- Work to be completed -
Lines before the one with "white brick C3 level 2 -> none" are left out; return that line and all that follow it, exactly, through the end of the data.

- Information provided -
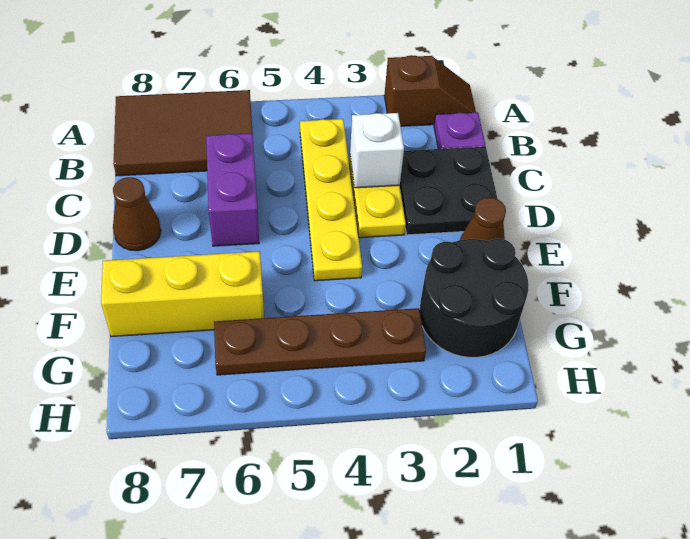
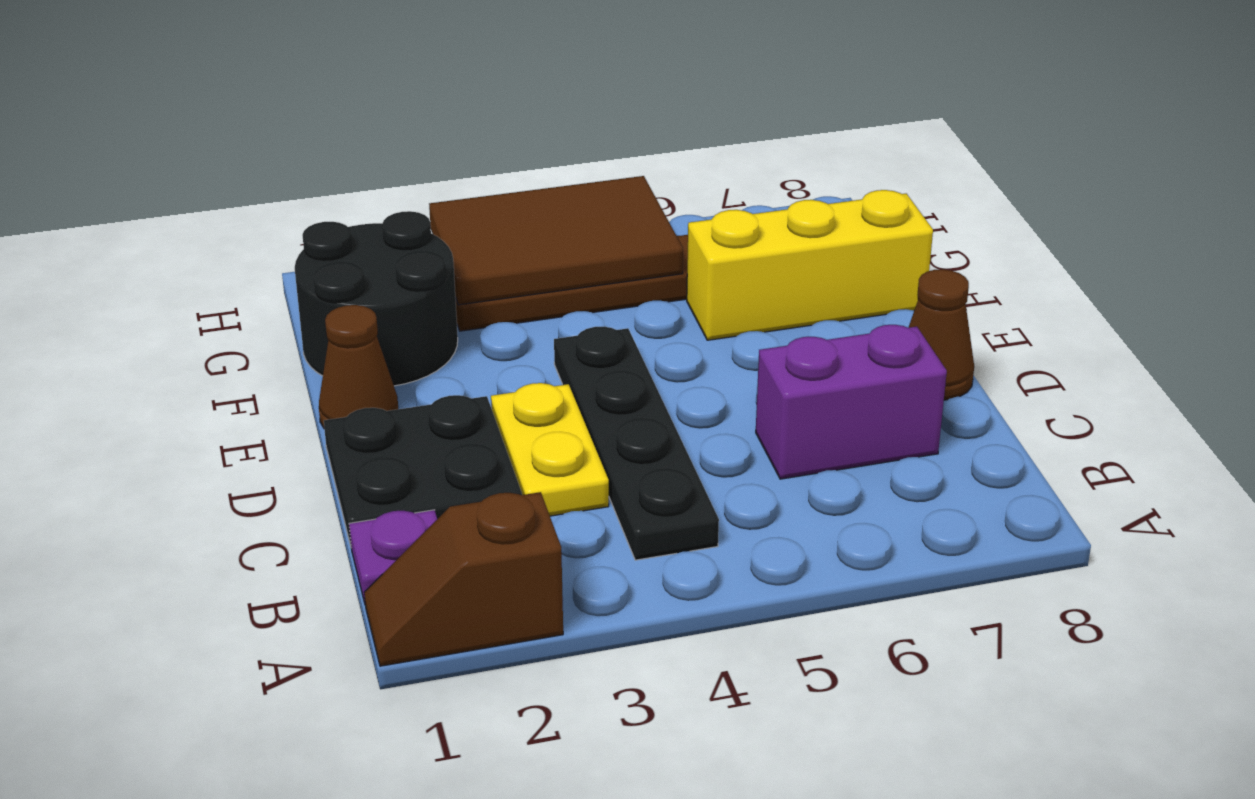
brown tile A6:B8 level 1 -> brown tile G3:H5 level 2
yellow plate B4:E4 level 1 -> black plate B4:E4 level 1
white brick C3 level 2 -> none
purple brick C6:D6 level 1 -> purple brick C6:C7 level 1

- Solution to this problem -
white brick C3 level 2 -> none
purple brick C6:D6 level 1 -> purple brick C6:C7 level 1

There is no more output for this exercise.